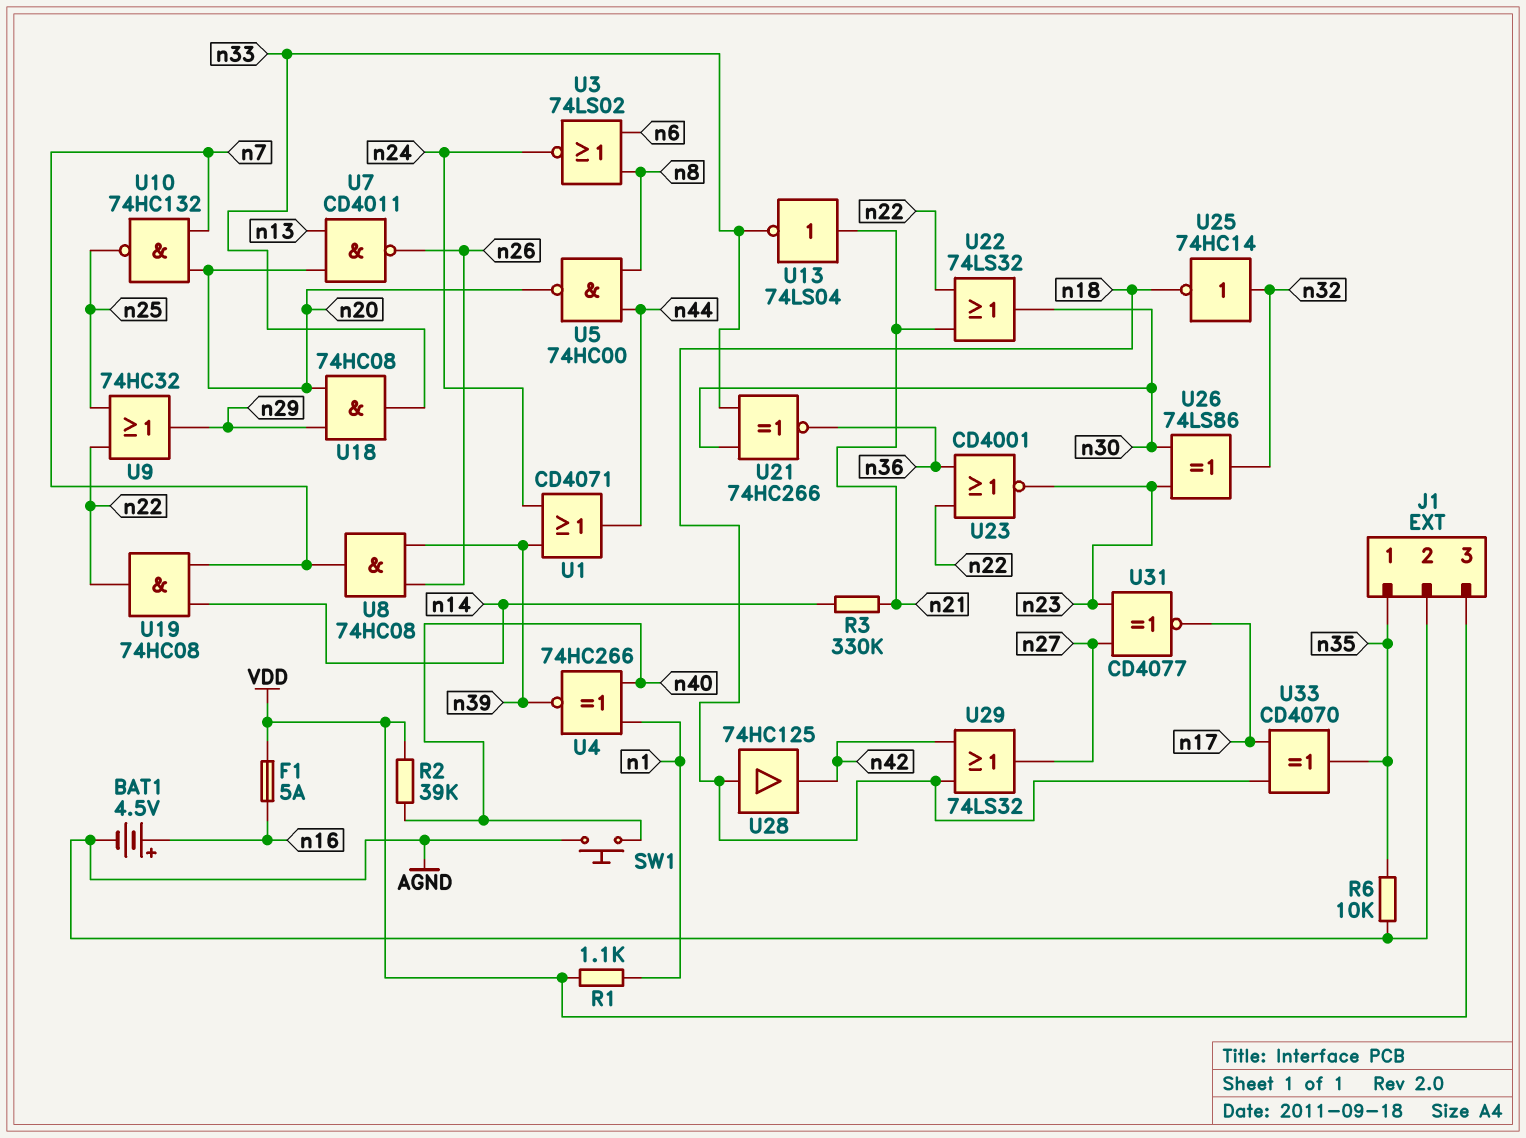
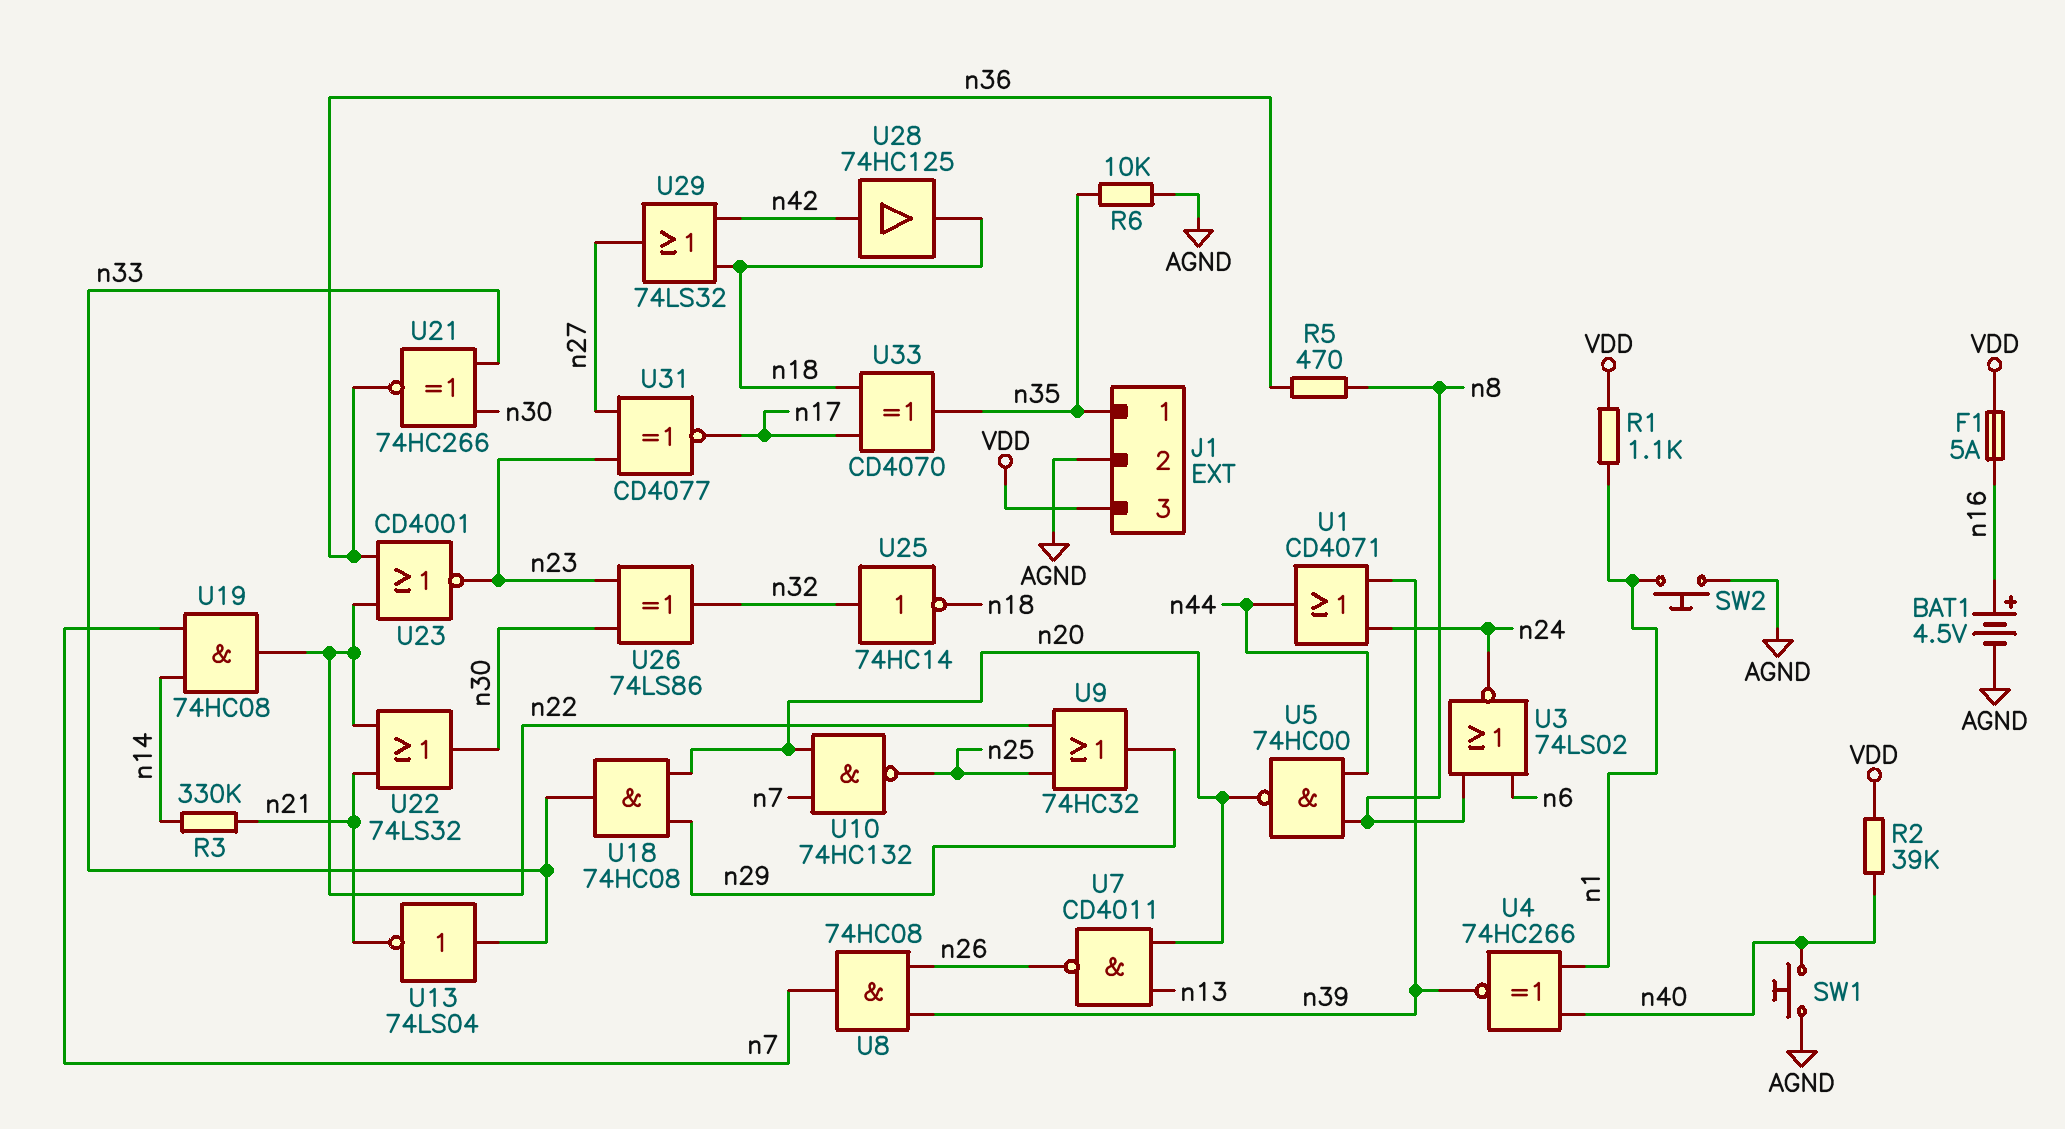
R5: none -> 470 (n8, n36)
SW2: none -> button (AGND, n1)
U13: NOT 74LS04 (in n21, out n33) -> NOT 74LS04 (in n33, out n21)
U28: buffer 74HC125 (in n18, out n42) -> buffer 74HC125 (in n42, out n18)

◆ ◆ ◆ ◆ ◆

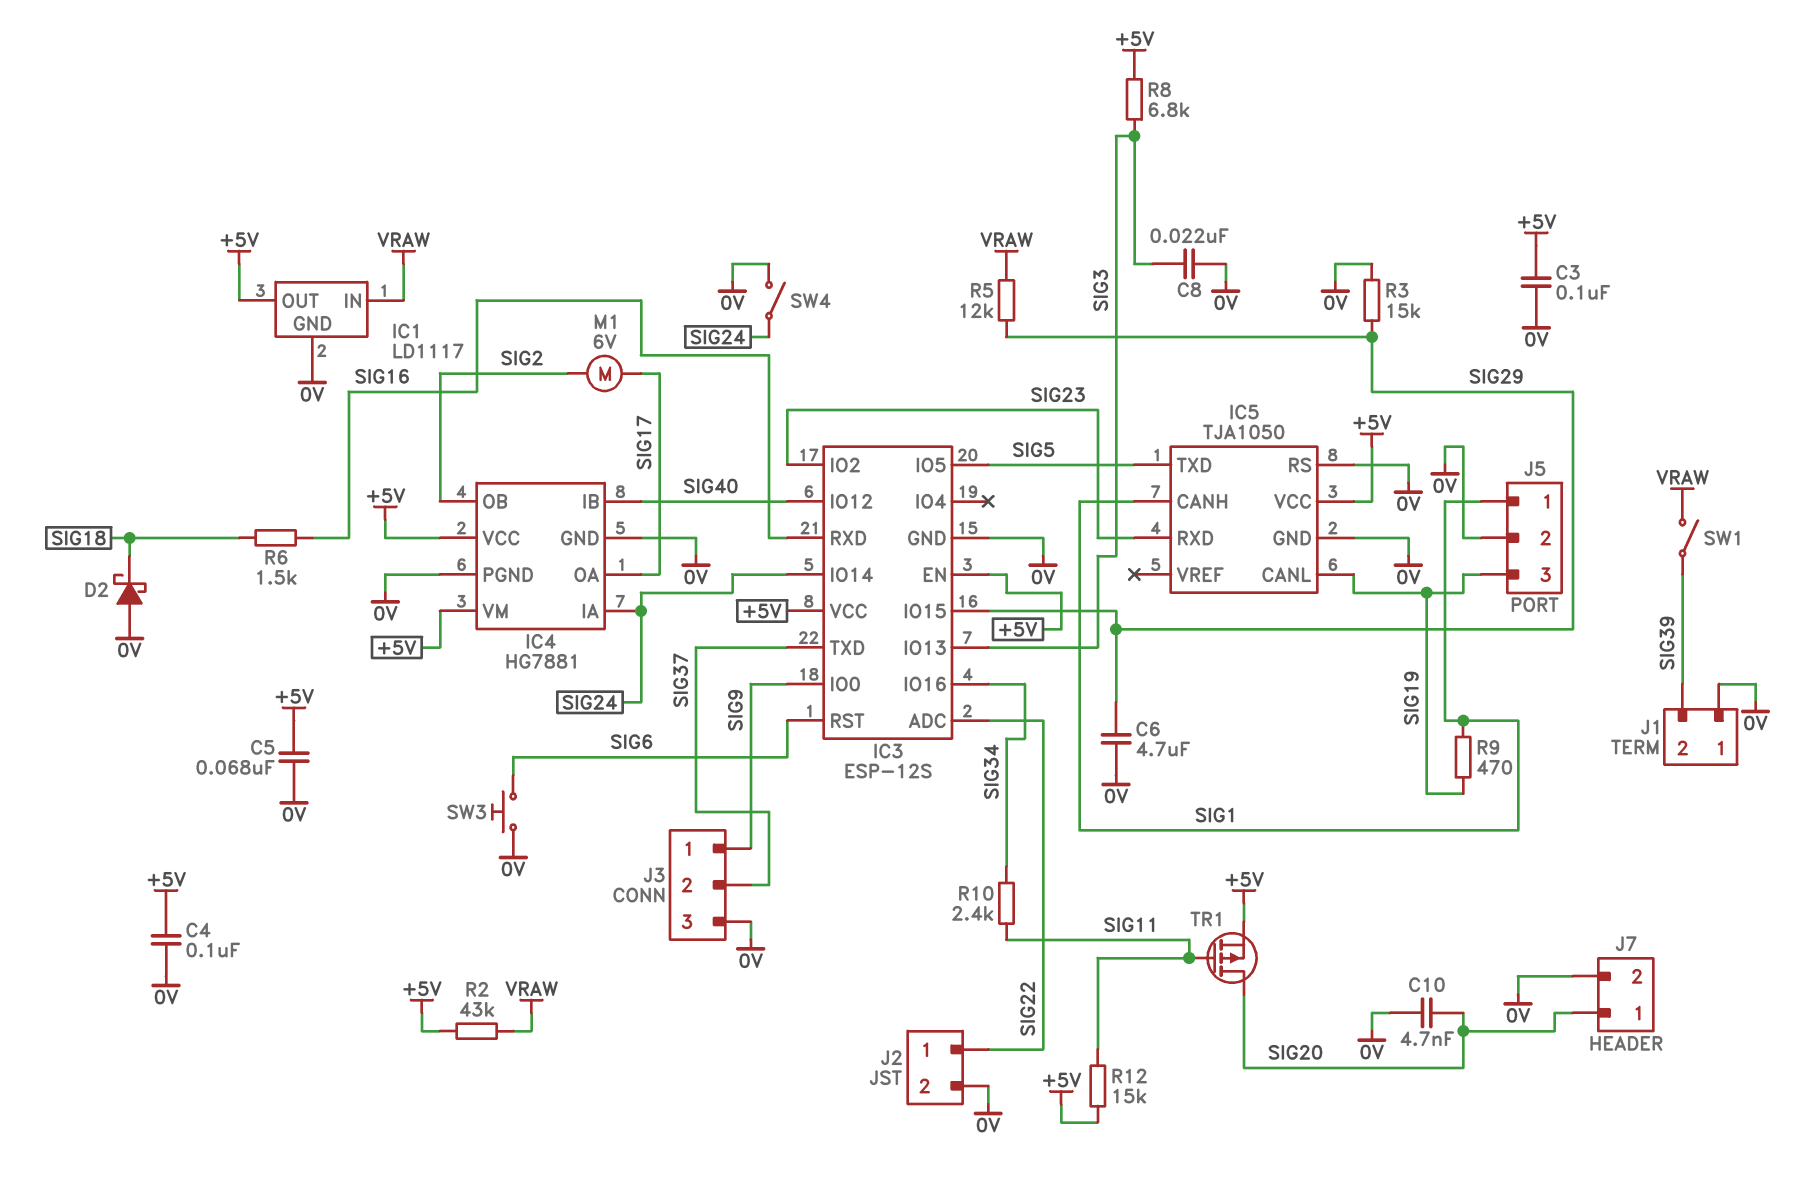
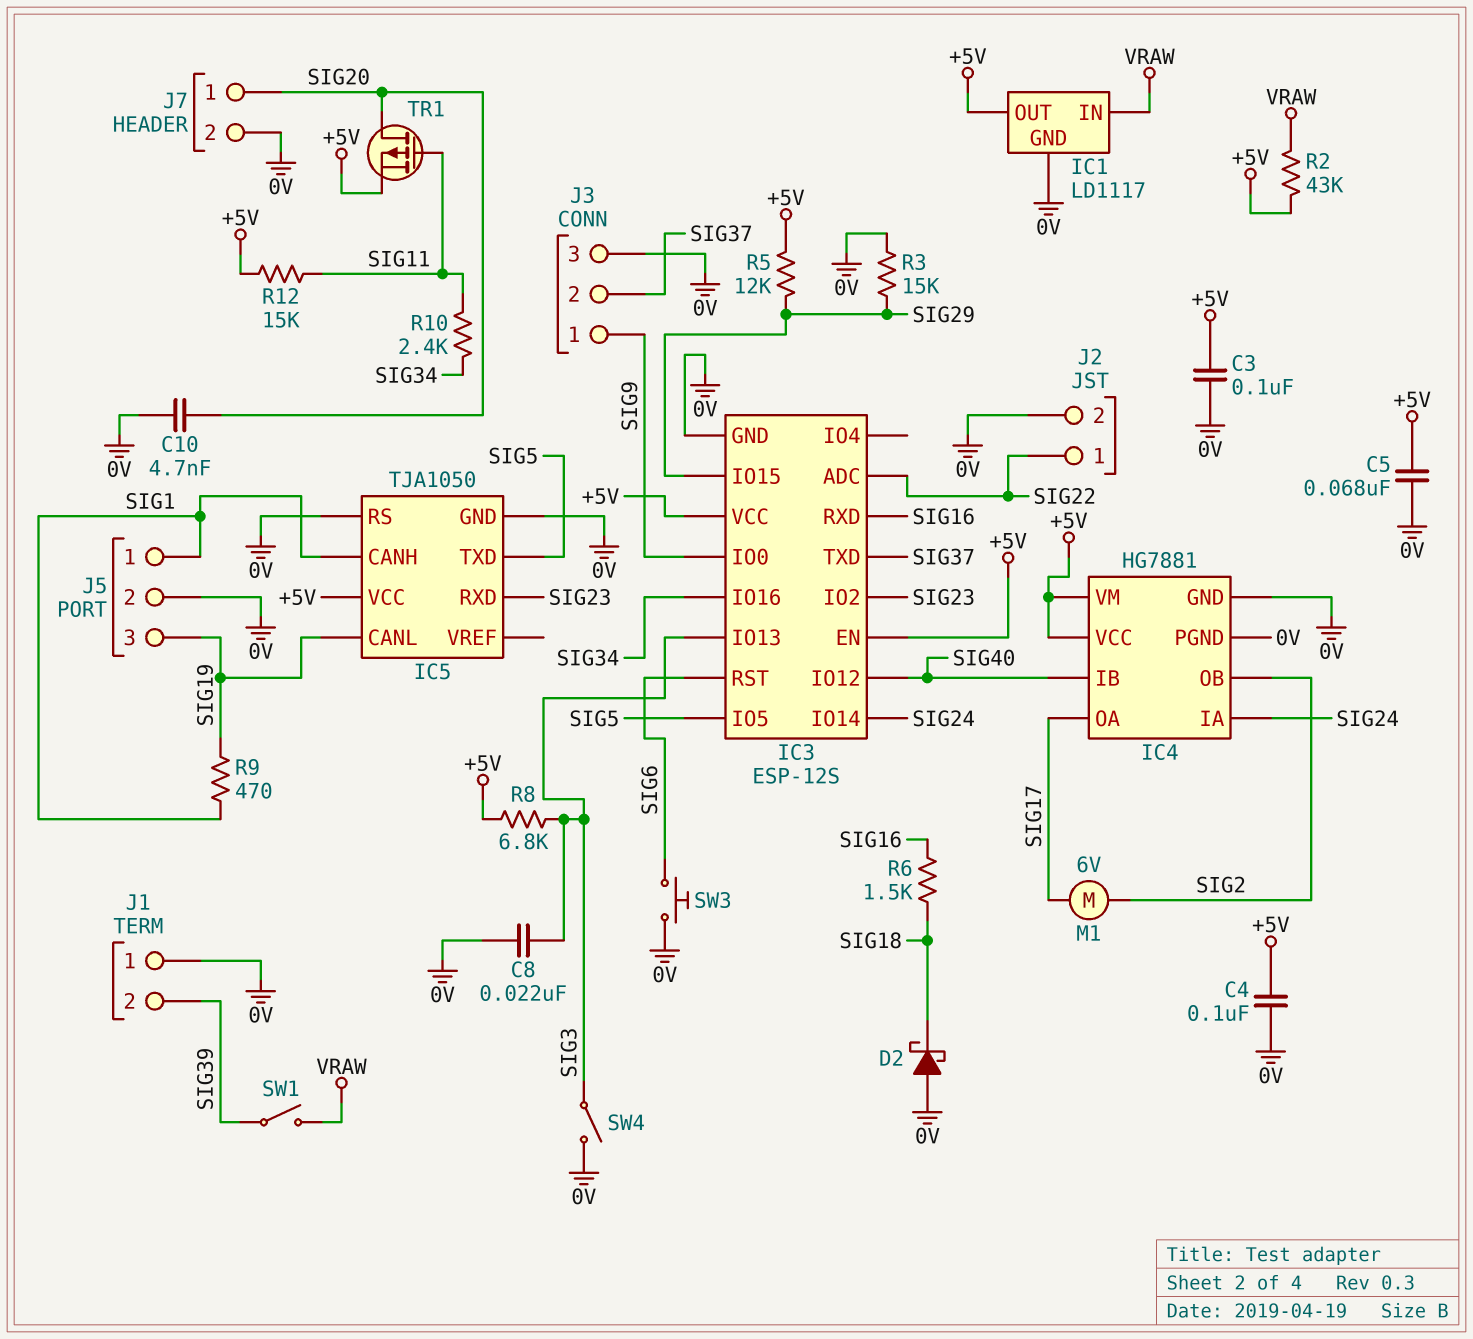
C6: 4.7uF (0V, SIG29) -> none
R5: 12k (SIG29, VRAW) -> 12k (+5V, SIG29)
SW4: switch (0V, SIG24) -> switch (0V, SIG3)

◆ ◆ ◆ ◆ ◆

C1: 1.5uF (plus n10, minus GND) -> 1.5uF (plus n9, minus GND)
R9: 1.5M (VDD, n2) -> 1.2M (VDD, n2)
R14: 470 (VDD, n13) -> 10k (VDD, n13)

◆ ◆ ◆ ◆ ◆

> What is needed
Each line that holds the word "none" should be extracted from the records.

> Exercise response
R5: none -> 470 (n8, n36)
SW2: none -> button (AGND, n1)
C6: 4.7uF (0V, SIG29) -> none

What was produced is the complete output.